Your assignment => After locating the line with "The green_kimafe ended", retype it and every later line exactly, stopping at the end of the records.

Input data =>
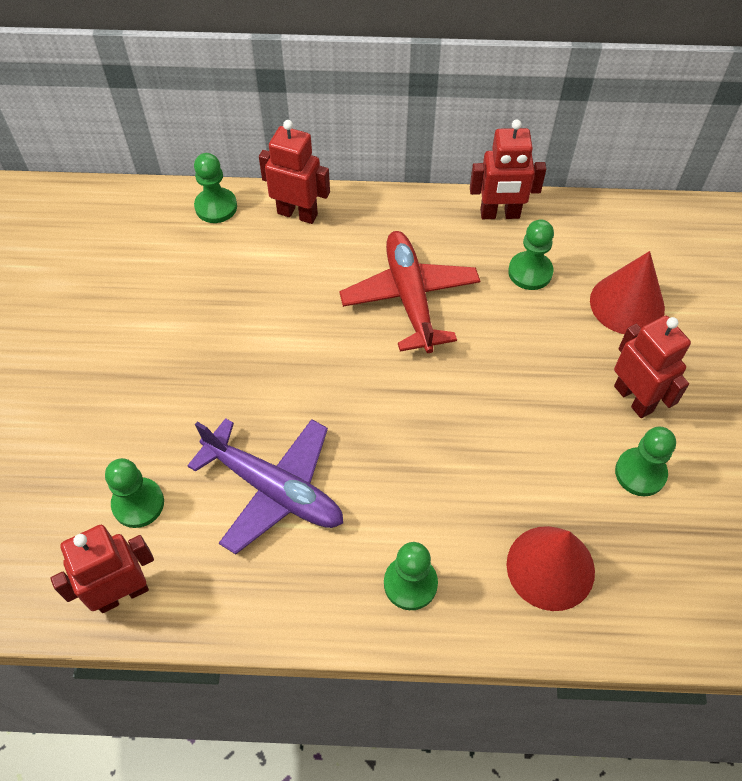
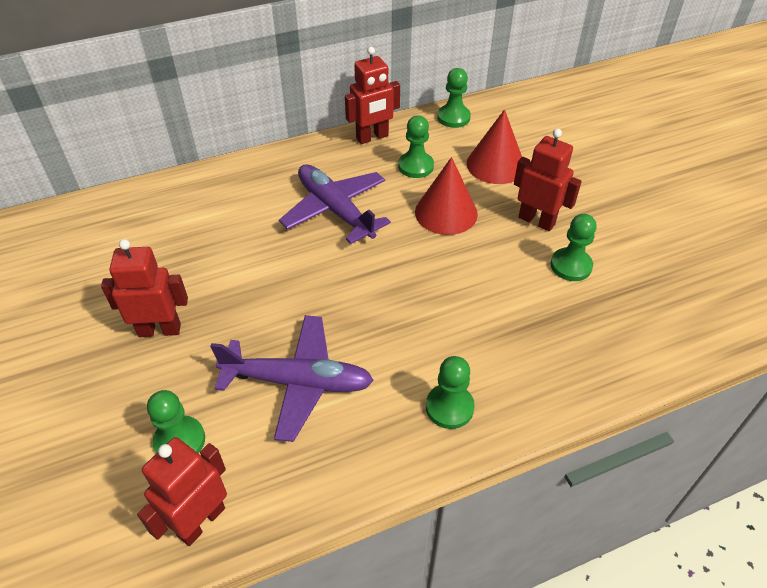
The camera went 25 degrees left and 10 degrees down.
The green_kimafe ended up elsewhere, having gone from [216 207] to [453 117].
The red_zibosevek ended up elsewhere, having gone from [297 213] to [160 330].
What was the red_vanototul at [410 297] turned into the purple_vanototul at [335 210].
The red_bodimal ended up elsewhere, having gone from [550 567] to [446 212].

Output of the task =>
The green_kimafe ended up elsewhere, having gone from [216 207] to [453 117].
The red_zibosevek ended up elsewhere, having gone from [297 213] to [160 330].
What was the red_vanototul at [410 297] turned into the purple_vanototul at [335 210].
The red_bodimal ended up elsewhere, having gone from [550 567] to [446 212].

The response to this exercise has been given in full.